> [EXERCISE DIRECTIONS] Repeat exactly, and only, the lines of the entries below from the one with "none -> green plate A2:A3 level 1" through the one with "none -> tan round brick E3 level 3", both ends included.

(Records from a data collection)
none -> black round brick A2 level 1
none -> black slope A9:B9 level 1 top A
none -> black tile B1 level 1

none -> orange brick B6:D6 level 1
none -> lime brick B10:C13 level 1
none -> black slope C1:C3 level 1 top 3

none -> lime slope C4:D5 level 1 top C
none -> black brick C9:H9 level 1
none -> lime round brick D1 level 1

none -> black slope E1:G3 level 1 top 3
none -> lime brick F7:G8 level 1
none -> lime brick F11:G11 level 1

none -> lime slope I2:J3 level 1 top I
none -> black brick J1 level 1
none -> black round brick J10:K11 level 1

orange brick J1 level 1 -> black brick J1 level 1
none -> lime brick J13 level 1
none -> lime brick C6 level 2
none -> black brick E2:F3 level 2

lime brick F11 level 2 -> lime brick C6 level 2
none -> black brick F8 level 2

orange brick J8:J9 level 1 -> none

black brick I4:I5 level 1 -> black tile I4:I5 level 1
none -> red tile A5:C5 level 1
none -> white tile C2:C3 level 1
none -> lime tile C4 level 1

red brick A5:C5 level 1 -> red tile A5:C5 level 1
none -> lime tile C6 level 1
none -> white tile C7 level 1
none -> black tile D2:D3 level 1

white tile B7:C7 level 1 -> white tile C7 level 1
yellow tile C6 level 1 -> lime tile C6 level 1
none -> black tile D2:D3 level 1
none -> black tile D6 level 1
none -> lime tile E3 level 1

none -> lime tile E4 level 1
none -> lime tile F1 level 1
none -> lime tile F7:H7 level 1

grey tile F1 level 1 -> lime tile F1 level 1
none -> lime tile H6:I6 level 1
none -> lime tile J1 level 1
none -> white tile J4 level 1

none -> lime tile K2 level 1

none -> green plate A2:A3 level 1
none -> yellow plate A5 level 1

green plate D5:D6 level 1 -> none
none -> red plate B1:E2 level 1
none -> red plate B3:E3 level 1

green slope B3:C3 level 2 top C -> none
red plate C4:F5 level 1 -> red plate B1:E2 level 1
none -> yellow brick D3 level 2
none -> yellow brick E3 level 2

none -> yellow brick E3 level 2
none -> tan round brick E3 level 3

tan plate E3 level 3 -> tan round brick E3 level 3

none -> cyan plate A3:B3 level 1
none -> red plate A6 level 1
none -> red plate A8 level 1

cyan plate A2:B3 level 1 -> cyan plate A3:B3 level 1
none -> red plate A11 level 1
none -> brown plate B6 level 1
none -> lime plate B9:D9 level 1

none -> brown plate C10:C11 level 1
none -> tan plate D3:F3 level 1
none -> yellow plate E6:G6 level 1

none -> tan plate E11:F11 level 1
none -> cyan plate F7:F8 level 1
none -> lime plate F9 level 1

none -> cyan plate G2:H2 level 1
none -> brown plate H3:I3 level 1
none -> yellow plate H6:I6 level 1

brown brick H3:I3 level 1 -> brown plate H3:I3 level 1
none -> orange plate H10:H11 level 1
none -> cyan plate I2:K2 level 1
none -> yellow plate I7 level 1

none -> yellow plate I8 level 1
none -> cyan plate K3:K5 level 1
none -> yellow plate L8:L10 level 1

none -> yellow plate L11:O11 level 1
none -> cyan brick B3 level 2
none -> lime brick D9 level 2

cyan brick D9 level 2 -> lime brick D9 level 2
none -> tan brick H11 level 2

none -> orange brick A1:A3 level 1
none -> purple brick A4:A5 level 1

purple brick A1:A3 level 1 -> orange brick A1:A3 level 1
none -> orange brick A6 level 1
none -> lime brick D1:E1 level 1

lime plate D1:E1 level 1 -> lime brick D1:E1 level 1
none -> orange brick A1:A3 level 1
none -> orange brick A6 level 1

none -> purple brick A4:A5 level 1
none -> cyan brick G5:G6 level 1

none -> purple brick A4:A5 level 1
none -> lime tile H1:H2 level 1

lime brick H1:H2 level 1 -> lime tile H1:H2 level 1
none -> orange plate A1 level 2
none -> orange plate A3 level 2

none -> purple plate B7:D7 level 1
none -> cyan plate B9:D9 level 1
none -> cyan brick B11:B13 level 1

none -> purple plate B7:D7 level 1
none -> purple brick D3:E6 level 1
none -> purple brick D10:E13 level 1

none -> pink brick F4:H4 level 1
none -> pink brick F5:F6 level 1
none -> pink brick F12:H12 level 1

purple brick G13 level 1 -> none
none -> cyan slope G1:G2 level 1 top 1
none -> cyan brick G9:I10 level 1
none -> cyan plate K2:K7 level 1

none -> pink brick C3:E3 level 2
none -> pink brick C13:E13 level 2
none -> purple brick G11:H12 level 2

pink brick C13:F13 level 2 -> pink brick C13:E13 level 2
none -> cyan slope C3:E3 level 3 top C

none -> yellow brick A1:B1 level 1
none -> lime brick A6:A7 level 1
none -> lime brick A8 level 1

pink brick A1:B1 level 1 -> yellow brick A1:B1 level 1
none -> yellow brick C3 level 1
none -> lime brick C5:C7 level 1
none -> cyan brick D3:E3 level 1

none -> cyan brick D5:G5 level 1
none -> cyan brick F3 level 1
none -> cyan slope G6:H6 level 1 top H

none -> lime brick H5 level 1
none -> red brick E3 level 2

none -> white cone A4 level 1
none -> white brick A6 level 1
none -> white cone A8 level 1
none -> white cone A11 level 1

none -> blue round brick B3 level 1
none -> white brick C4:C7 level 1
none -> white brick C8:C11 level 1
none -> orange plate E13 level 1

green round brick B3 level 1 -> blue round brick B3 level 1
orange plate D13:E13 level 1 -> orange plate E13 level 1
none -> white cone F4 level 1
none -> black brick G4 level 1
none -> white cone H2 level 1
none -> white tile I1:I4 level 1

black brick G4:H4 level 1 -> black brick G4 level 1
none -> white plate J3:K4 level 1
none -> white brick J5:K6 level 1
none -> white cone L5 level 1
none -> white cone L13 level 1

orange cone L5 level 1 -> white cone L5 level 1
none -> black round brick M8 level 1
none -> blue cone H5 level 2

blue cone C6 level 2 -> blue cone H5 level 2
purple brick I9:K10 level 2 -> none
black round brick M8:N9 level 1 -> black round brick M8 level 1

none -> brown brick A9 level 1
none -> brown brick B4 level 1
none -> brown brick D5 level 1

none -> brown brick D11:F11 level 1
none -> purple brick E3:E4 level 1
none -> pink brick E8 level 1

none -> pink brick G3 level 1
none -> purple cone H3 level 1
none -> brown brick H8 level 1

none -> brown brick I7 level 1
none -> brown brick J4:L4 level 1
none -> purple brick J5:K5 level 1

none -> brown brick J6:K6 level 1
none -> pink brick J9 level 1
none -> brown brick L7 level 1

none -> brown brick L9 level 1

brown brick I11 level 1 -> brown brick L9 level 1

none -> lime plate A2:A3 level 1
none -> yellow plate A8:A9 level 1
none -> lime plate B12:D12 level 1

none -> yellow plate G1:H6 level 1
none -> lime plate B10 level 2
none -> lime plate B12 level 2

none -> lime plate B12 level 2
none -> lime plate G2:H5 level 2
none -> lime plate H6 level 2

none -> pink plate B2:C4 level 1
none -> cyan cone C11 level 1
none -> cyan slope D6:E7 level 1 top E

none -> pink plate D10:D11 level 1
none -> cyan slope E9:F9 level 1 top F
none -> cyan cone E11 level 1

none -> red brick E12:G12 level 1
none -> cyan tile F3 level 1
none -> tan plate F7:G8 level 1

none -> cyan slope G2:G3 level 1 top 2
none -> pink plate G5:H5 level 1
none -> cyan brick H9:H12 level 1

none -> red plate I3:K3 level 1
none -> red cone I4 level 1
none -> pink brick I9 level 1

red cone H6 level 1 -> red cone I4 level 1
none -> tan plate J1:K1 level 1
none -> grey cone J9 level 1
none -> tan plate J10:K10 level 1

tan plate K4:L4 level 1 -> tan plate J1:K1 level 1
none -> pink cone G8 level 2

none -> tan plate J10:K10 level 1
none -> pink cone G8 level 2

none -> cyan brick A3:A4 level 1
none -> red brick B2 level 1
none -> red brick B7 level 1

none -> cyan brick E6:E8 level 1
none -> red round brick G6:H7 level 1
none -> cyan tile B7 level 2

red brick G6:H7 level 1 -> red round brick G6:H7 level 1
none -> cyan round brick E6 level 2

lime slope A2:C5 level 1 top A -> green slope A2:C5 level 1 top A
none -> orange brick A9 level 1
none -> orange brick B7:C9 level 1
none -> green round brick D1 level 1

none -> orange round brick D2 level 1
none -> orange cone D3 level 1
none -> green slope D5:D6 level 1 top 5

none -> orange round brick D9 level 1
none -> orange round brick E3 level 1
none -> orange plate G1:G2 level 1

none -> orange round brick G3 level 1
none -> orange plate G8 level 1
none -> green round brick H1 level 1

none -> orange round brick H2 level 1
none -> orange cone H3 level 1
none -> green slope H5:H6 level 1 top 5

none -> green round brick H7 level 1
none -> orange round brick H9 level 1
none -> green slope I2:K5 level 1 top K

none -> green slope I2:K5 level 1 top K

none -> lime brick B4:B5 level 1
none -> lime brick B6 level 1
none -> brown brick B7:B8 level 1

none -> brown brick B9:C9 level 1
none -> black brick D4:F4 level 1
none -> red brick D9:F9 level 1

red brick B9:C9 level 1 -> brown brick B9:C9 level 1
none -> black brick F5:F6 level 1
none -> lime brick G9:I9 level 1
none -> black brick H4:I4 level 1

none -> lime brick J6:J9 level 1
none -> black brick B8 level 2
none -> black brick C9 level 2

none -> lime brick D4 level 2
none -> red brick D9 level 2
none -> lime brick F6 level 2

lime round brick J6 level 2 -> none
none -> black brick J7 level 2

> [OUTPUT FOR THIS TASK]
none -> green plate A2:A3 level 1
none -> yellow plate A5 level 1

green plate D5:D6 level 1 -> none
none -> red plate B1:E2 level 1
none -> red plate B3:E3 level 1

green slope B3:C3 level 2 top C -> none
red plate C4:F5 level 1 -> red plate B1:E2 level 1
none -> yellow brick D3 level 2
none -> yellow brick E3 level 2

none -> yellow brick E3 level 2
none -> tan round brick E3 level 3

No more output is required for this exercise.